• What you are asked to do
Your job is to transcribe the material exactly, every line included.

• Source records
────────────────────
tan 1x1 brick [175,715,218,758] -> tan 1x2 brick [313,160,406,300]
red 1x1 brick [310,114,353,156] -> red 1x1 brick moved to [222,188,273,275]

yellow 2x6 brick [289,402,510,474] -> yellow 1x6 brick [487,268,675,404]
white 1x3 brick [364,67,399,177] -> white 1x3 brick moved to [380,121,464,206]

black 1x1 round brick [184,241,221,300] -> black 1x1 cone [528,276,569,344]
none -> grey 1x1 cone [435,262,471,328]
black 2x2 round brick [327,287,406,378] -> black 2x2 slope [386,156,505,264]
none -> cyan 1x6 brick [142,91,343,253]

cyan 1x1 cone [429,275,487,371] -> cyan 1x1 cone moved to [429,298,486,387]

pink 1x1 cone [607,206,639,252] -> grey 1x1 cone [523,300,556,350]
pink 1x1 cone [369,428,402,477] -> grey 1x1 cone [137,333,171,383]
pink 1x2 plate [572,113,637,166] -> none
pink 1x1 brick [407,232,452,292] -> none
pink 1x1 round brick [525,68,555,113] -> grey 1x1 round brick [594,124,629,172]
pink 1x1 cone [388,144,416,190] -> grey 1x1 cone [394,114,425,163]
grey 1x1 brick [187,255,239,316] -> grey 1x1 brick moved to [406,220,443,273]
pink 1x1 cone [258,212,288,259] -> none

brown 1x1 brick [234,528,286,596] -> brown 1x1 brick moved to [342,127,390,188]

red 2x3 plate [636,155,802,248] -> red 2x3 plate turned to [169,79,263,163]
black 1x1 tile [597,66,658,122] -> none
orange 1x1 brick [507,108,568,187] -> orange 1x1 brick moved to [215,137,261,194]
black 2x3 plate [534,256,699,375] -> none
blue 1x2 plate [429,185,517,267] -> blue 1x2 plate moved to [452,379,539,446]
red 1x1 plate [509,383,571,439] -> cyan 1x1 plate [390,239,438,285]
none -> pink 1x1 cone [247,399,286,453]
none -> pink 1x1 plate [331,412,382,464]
────────────────────
• Expected answer
tan 1x1 brick [175,715,218,758] -> tan 1x2 brick [313,160,406,300]
red 1x1 brick [310,114,353,156] -> red 1x1 brick moved to [222,188,273,275]

yellow 2x6 brick [289,402,510,474] -> yellow 1x6 brick [487,268,675,404]
white 1x3 brick [364,67,399,177] -> white 1x3 brick moved to [380,121,464,206]

black 1x1 round brick [184,241,221,300] -> black 1x1 cone [528,276,569,344]
none -> grey 1x1 cone [435,262,471,328]
black 2x2 round brick [327,287,406,378] -> black 2x2 slope [386,156,505,264]
none -> cyan 1x6 brick [142,91,343,253]

cyan 1x1 cone [429,275,487,371] -> cyan 1x1 cone moved to [429,298,486,387]

pink 1x1 cone [607,206,639,252] -> grey 1x1 cone [523,300,556,350]
pink 1x1 cone [369,428,402,477] -> grey 1x1 cone [137,333,171,383]
pink 1x2 plate [572,113,637,166] -> none
pink 1x1 brick [407,232,452,292] -> none
pink 1x1 round brick [525,68,555,113] -> grey 1x1 round brick [594,124,629,172]
pink 1x1 cone [388,144,416,190] -> grey 1x1 cone [394,114,425,163]
grey 1x1 brick [187,255,239,316] -> grey 1x1 brick moved to [406,220,443,273]
pink 1x1 cone [258,212,288,259] -> none

brown 1x1 brick [234,528,286,596] -> brown 1x1 brick moved to [342,127,390,188]

red 2x3 plate [636,155,802,248] -> red 2x3 plate turned to [169,79,263,163]
black 1x1 tile [597,66,658,122] -> none
orange 1x1 brick [507,108,568,187] -> orange 1x1 brick moved to [215,137,261,194]
black 2x3 plate [534,256,699,375] -> none
blue 1x2 plate [429,185,517,267] -> blue 1x2 plate moved to [452,379,539,446]
red 1x1 plate [509,383,571,439] -> cyan 1x1 plate [390,239,438,285]
none -> pink 1x1 cone [247,399,286,453]
none -> pink 1x1 plate [331,412,382,464]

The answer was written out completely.